=== PROMPT ===
Please list all lines of the material below in which the string "star" occurs.

=== SOURCE RECORDS ===
* * * *

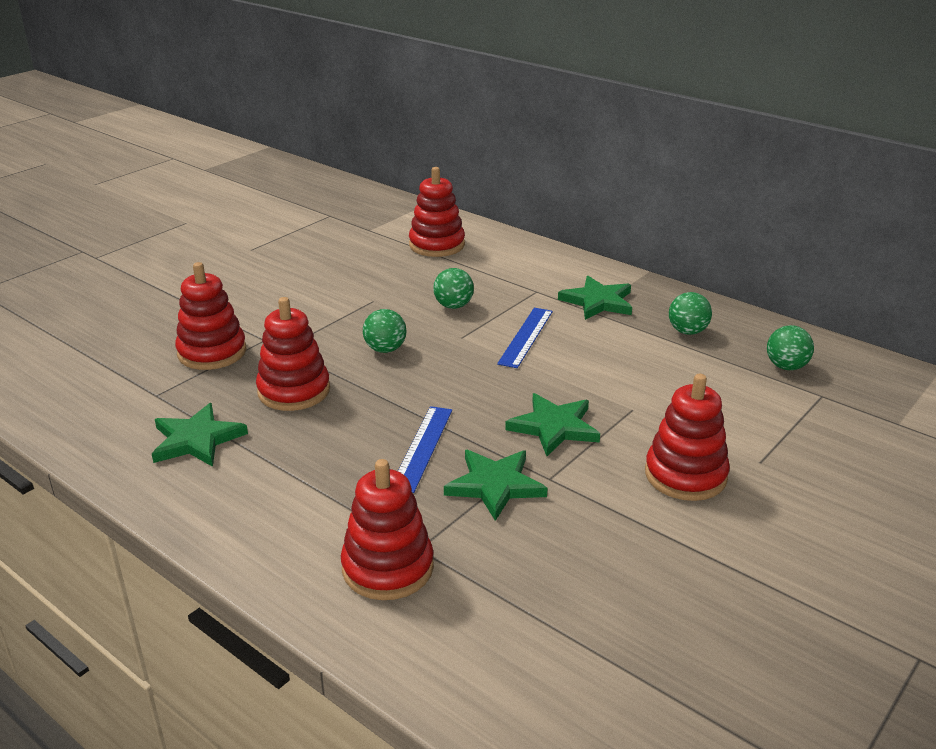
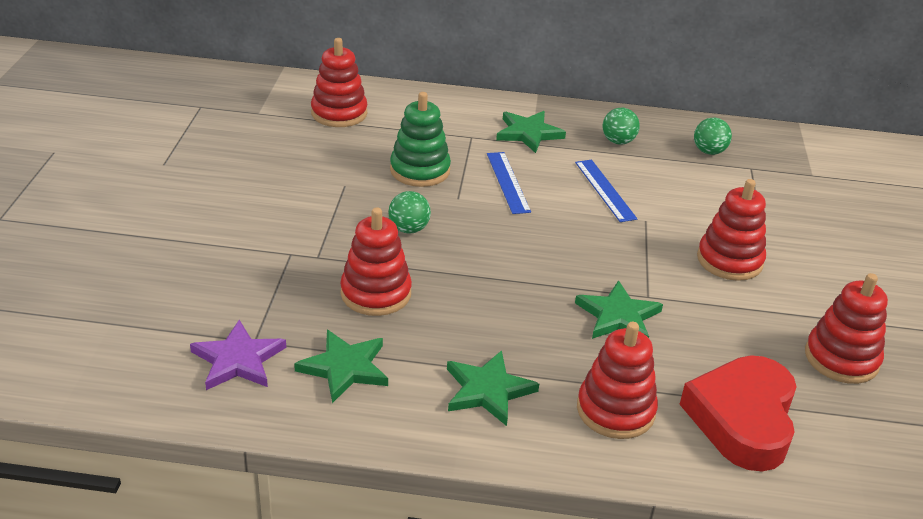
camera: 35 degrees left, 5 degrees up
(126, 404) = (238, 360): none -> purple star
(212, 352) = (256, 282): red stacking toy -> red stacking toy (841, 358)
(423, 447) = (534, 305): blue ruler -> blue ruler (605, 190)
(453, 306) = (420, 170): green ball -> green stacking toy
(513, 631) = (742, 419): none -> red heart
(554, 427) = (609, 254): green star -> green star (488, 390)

* * * *

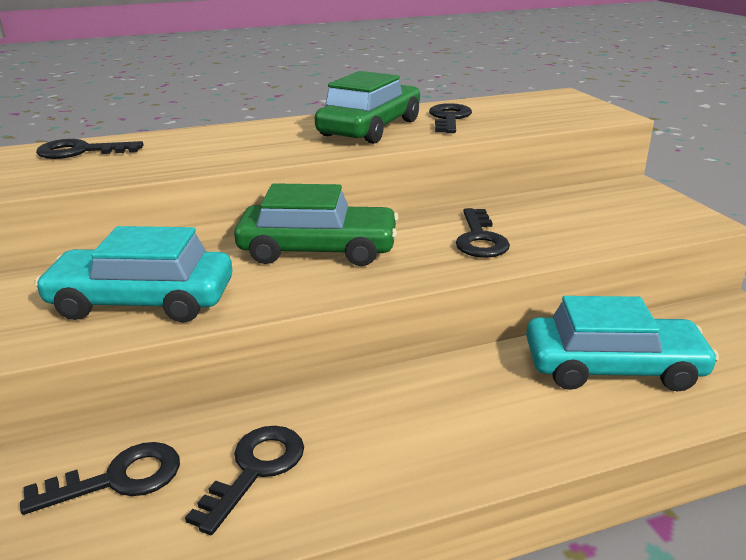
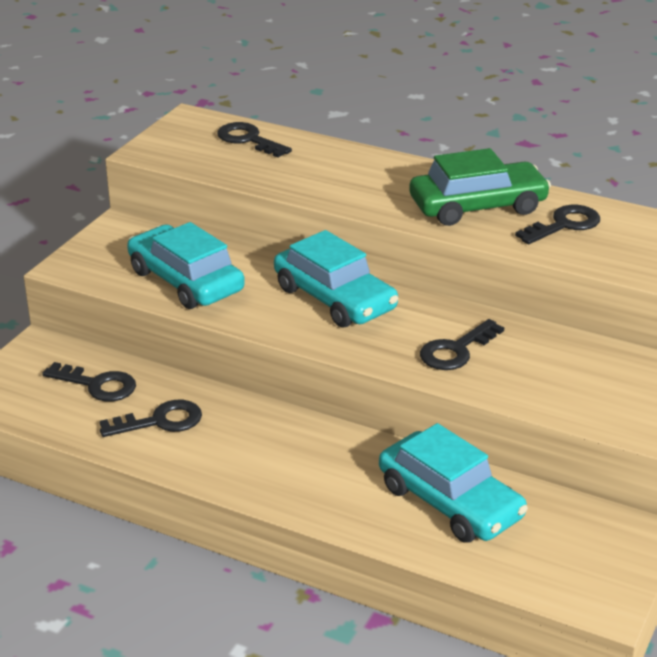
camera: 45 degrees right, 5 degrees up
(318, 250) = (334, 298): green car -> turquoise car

* * * *

=== ANSWER TO THIS TASK ===
(126, 404) = (238, 360): none -> purple star
(554, 427) = (609, 254): green star -> green star (488, 390)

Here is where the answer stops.